Collected data entries:
──────────
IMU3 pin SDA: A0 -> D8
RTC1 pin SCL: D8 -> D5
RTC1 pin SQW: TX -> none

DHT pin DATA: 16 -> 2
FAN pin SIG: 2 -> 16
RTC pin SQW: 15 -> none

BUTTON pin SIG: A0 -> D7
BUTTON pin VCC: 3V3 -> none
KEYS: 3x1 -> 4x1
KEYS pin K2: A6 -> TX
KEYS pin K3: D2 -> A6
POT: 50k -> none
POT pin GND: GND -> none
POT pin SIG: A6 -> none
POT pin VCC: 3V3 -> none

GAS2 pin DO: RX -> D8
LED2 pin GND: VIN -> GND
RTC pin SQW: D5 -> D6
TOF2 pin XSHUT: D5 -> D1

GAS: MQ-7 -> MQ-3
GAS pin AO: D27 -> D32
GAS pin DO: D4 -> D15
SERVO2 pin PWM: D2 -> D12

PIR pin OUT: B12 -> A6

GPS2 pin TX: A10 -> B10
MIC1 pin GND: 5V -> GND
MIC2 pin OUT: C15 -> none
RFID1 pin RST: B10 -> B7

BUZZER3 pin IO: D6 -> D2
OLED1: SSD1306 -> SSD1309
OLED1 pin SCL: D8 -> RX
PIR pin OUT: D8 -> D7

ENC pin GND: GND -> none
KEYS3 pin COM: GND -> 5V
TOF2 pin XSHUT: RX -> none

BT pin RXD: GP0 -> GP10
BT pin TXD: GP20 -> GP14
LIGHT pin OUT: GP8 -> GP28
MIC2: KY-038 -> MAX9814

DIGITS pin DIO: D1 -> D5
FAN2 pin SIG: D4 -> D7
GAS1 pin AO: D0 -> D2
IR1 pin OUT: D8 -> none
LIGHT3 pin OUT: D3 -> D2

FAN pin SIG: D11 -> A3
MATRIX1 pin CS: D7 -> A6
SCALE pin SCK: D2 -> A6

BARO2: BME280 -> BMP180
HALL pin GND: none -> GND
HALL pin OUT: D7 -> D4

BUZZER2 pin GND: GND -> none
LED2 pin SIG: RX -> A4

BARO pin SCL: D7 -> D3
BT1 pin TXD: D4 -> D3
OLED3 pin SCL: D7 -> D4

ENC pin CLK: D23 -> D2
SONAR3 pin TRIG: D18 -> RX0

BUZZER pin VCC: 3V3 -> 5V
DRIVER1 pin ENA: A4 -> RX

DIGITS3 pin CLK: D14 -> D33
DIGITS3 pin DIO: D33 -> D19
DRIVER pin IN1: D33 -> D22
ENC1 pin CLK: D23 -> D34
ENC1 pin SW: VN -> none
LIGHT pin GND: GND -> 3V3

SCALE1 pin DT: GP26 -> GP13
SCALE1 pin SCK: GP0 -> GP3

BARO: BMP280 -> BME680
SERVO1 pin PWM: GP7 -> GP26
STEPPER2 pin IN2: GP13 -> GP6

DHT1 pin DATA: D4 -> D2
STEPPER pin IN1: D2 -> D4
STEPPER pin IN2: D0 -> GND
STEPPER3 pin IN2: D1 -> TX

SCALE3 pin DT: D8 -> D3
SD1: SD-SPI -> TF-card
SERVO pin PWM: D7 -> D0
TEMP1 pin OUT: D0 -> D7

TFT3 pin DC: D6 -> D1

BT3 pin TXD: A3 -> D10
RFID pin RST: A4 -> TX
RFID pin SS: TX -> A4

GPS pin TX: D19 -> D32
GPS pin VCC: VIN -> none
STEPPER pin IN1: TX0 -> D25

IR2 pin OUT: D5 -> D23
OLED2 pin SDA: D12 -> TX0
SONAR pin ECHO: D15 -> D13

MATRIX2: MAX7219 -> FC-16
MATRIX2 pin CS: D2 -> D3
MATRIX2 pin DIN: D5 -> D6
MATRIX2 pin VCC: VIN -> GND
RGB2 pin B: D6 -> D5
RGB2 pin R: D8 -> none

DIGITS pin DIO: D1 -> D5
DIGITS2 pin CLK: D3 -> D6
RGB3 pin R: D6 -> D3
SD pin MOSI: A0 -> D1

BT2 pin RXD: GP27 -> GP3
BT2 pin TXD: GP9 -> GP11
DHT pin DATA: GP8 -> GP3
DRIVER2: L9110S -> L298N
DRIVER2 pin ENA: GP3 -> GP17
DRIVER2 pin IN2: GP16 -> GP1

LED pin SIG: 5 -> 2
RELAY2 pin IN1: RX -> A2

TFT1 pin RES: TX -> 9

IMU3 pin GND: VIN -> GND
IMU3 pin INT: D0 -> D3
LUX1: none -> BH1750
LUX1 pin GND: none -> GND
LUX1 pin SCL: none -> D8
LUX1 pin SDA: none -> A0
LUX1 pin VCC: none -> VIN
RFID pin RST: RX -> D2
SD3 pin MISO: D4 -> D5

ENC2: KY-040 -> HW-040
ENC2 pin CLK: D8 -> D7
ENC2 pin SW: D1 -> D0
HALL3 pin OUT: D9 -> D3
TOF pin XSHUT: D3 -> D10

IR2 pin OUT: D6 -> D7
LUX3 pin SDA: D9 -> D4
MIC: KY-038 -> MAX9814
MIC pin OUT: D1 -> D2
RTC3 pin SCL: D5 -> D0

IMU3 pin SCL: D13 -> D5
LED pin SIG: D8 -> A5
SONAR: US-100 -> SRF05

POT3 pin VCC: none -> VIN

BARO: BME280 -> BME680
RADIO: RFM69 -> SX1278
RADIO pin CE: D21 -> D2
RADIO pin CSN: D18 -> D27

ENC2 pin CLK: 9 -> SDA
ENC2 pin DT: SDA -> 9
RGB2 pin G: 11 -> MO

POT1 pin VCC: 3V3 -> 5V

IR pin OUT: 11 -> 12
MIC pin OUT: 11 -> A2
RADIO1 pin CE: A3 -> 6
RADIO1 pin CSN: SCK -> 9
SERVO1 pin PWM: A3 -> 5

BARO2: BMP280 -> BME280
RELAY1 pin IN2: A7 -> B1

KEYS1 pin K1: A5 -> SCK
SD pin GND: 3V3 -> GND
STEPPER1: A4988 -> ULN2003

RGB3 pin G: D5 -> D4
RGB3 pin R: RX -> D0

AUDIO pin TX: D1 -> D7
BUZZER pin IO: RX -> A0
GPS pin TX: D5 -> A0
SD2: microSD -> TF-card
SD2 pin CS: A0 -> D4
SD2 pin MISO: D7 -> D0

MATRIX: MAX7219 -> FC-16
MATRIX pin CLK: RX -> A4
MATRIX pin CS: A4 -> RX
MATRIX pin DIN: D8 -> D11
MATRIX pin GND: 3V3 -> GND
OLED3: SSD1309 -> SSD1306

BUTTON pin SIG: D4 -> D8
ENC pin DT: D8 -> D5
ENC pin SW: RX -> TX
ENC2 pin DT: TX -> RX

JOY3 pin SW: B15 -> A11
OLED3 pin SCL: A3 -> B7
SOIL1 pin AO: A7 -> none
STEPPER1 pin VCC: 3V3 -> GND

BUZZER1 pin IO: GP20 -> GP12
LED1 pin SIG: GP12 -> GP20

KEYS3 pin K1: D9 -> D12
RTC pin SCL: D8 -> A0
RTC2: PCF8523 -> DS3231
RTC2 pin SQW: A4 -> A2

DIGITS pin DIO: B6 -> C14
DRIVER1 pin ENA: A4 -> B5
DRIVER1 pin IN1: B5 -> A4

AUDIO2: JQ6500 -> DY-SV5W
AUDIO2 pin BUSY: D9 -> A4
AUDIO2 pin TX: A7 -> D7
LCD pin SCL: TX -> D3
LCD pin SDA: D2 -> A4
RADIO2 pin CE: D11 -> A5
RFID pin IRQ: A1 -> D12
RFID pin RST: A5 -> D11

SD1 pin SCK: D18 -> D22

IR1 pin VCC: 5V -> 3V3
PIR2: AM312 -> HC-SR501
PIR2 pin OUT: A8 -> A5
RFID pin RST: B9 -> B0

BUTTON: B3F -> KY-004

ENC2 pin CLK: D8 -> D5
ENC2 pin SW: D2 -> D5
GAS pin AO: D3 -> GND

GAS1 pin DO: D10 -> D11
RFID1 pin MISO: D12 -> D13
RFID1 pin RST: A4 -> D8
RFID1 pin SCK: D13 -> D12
──────────
All lines from the one containing "OLED3: SSD1309 -> SSD1306" through the end of the data, and no others, are to be given again word for word.

OLED3: SSD1309 -> SSD1306

BUTTON pin SIG: D4 -> D8
ENC pin DT: D8 -> D5
ENC pin SW: RX -> TX
ENC2 pin DT: TX -> RX

JOY3 pin SW: B15 -> A11
OLED3 pin SCL: A3 -> B7
SOIL1 pin AO: A7 -> none
STEPPER1 pin VCC: 3V3 -> GND

BUZZER1 pin IO: GP20 -> GP12
LED1 pin SIG: GP12 -> GP20

KEYS3 pin K1: D9 -> D12
RTC pin SCL: D8 -> A0
RTC2: PCF8523 -> DS3231
RTC2 pin SQW: A4 -> A2

DIGITS pin DIO: B6 -> C14
DRIVER1 pin ENA: A4 -> B5
DRIVER1 pin IN1: B5 -> A4

AUDIO2: JQ6500 -> DY-SV5W
AUDIO2 pin BUSY: D9 -> A4
AUDIO2 pin TX: A7 -> D7
LCD pin SCL: TX -> D3
LCD pin SDA: D2 -> A4
RADIO2 pin CE: D11 -> A5
RFID pin IRQ: A1 -> D12
RFID pin RST: A5 -> D11

SD1 pin SCK: D18 -> D22

IR1 pin VCC: 5V -> 3V3
PIR2: AM312 -> HC-SR501
PIR2 pin OUT: A8 -> A5
RFID pin RST: B9 -> B0

BUTTON: B3F -> KY-004

ENC2 pin CLK: D8 -> D5
ENC2 pin SW: D2 -> D5
GAS pin AO: D3 -> GND

GAS1 pin DO: D10 -> D11
RFID1 pin MISO: D12 -> D13
RFID1 pin RST: A4 -> D8
RFID1 pin SCK: D13 -> D12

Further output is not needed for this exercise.